(Beginning of Exercise inputs)

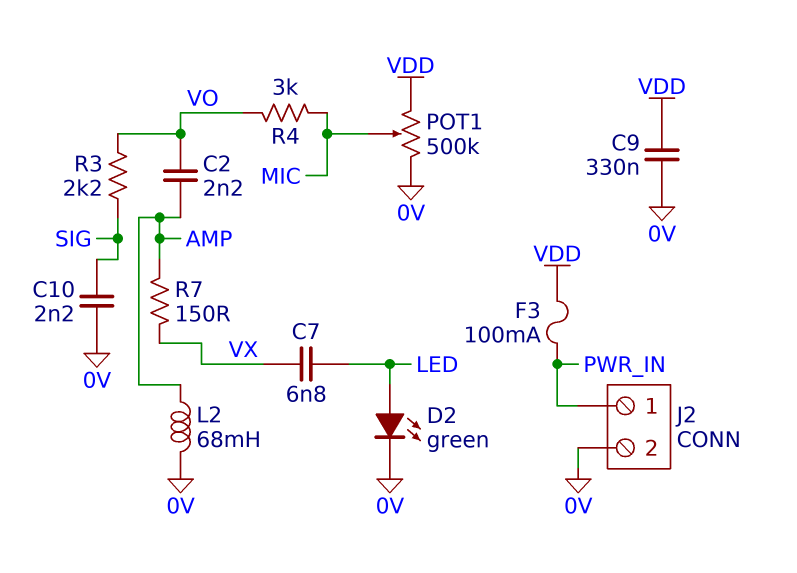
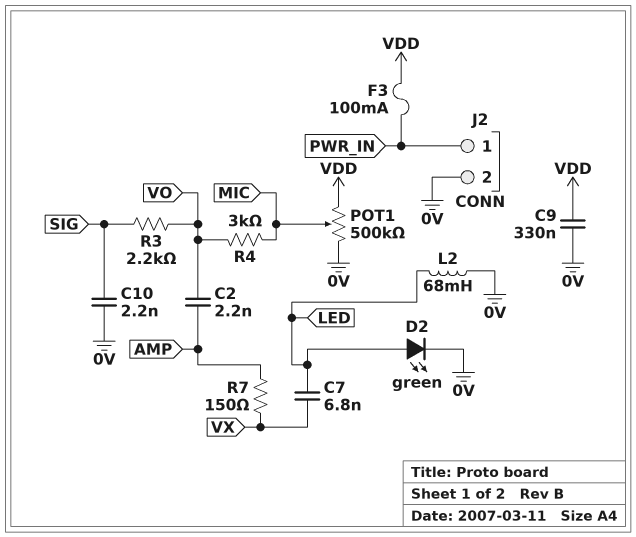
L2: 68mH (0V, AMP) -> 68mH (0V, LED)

(End of Exercise inputs)
(Beginning of Exercise inputs)

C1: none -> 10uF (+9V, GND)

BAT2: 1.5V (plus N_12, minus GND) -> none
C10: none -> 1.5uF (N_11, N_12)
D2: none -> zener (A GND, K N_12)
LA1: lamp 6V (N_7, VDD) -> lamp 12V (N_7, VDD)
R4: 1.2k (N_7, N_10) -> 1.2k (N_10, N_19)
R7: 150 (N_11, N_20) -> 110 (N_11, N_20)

(End of Exercise inputs)
(Beginning of Exercise inputs)

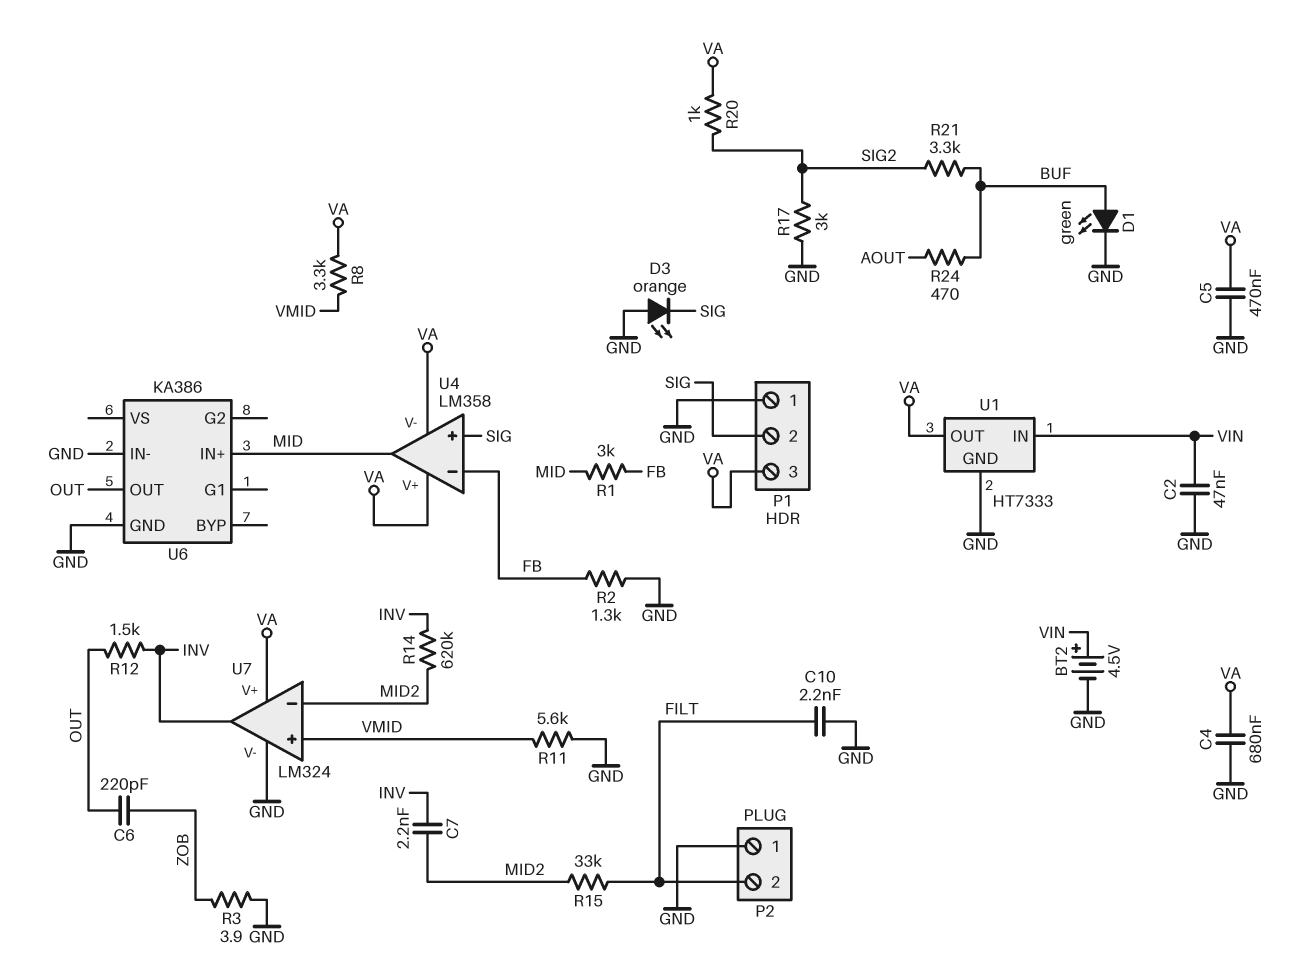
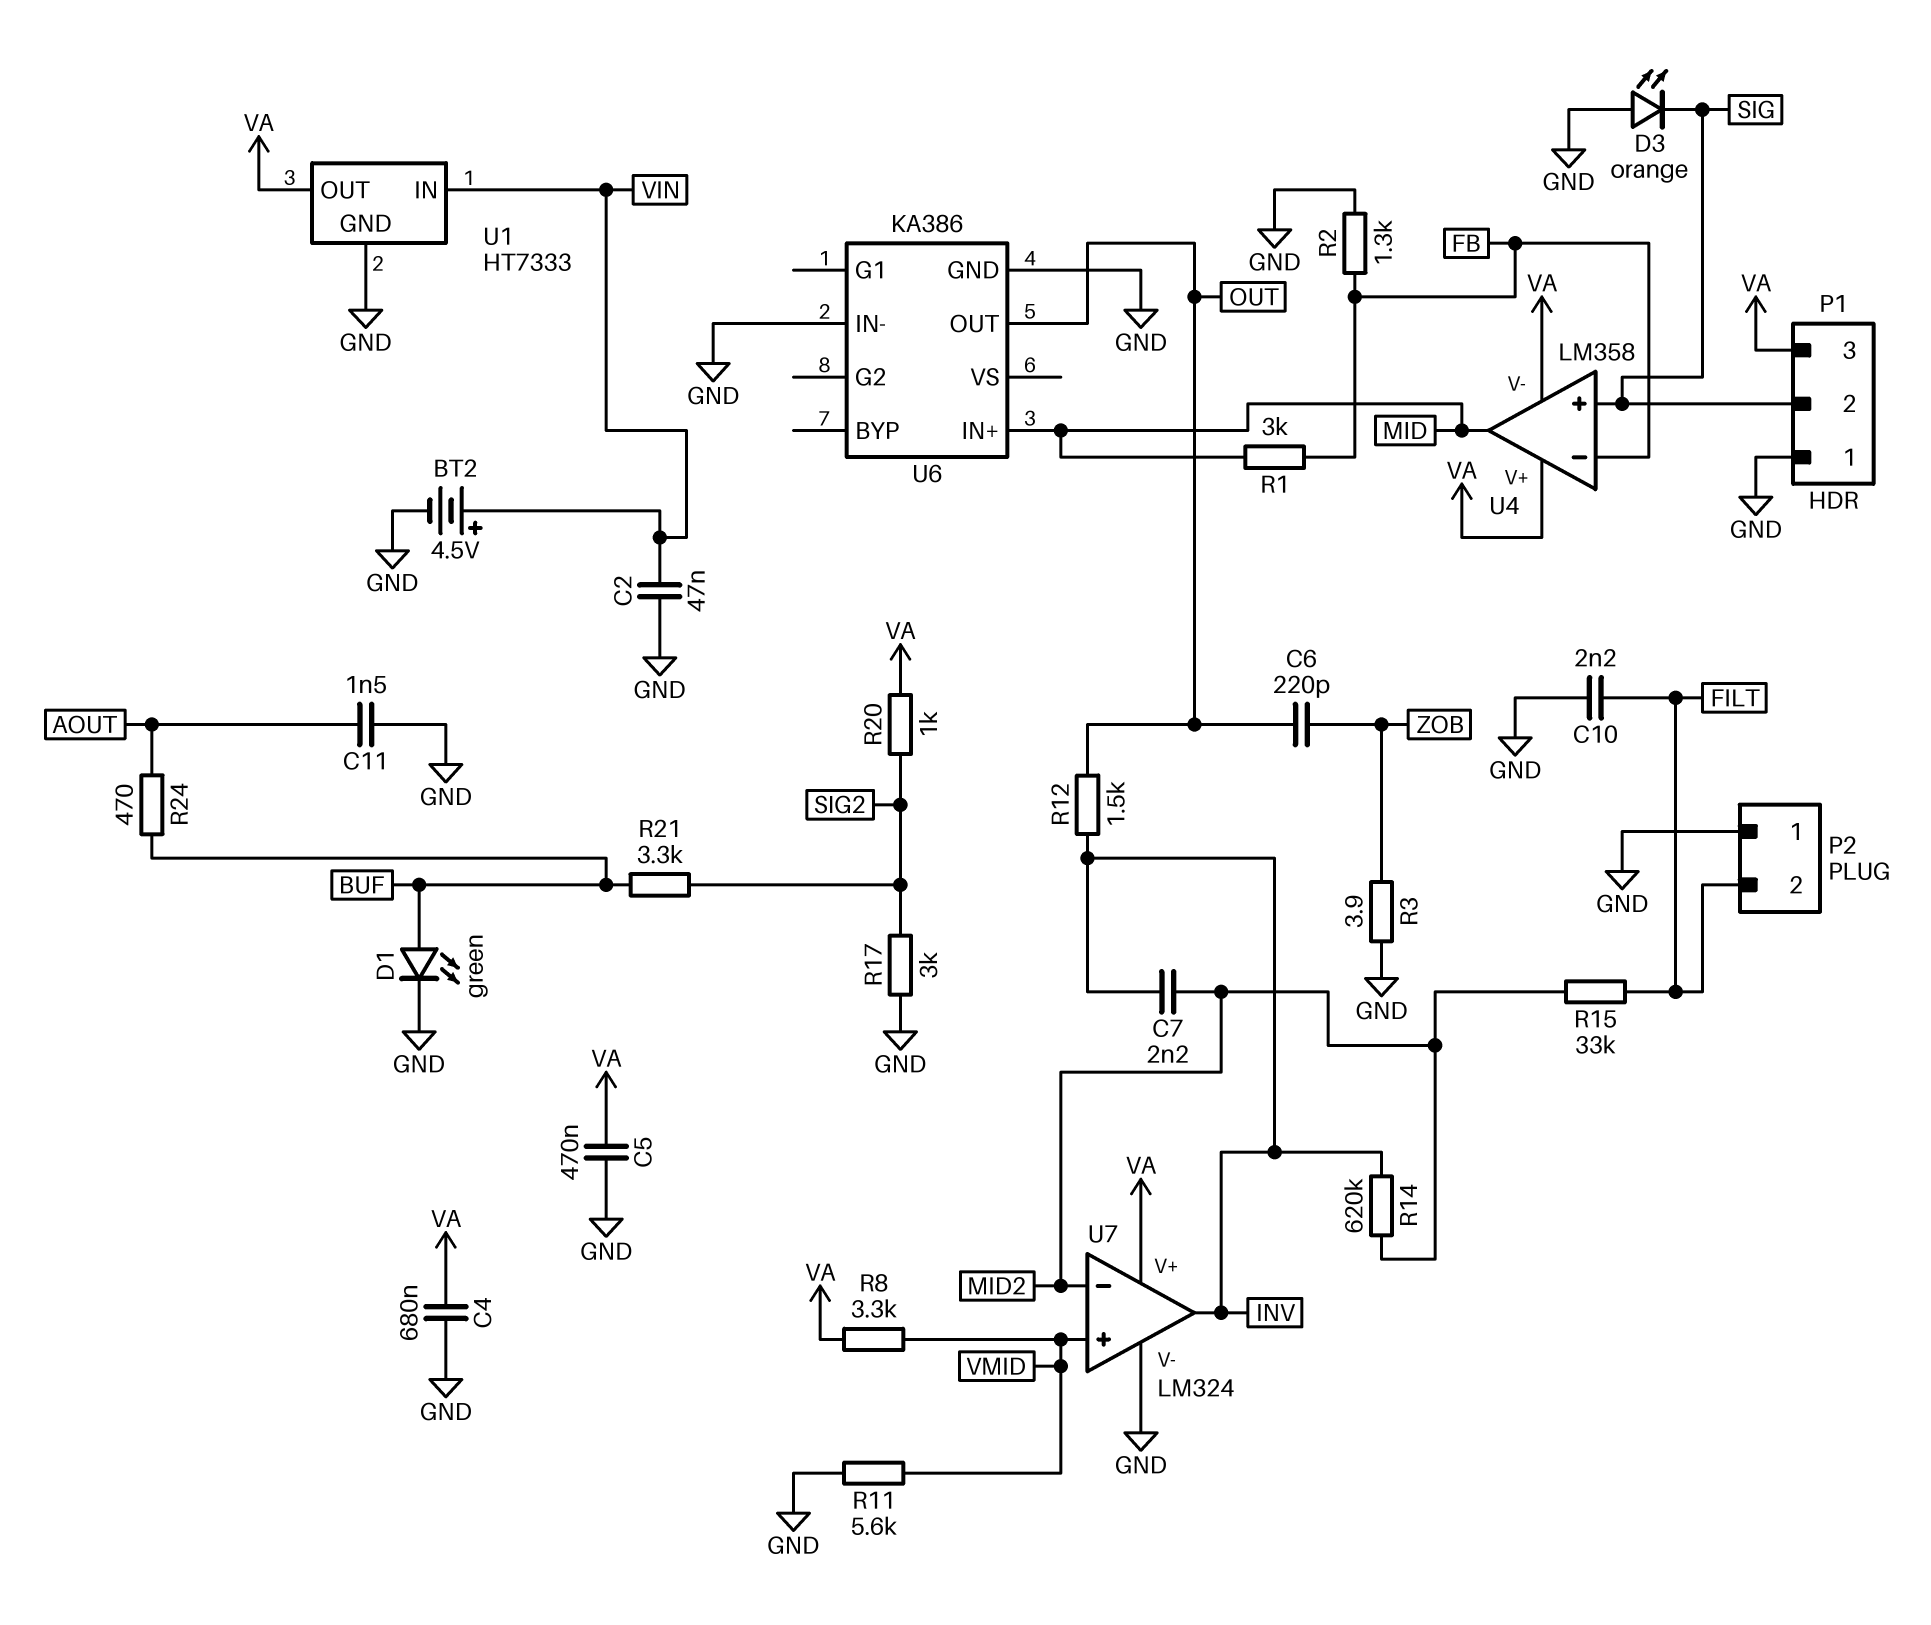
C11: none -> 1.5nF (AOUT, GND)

(End of Exercise inputs)

Exercise directions: The reply should hold only the lines of the listing above starting at the line containing "BAT2: 1.5V (plus N_12, minus GND) -> none" and ending at the line containing "R7: 150 (N_11, N_20) -> 110 (N_11, N_20)", exactly as written.

The completed task:
BAT2: 1.5V (plus N_12, minus GND) -> none
C10: none -> 1.5uF (N_11, N_12)
D2: none -> zener (A GND, K N_12)
LA1: lamp 6V (N_7, VDD) -> lamp 12V (N_7, VDD)
R4: 1.2k (N_7, N_10) -> 1.2k (N_10, N_19)
R7: 150 (N_11, N_20) -> 110 (N_11, N_20)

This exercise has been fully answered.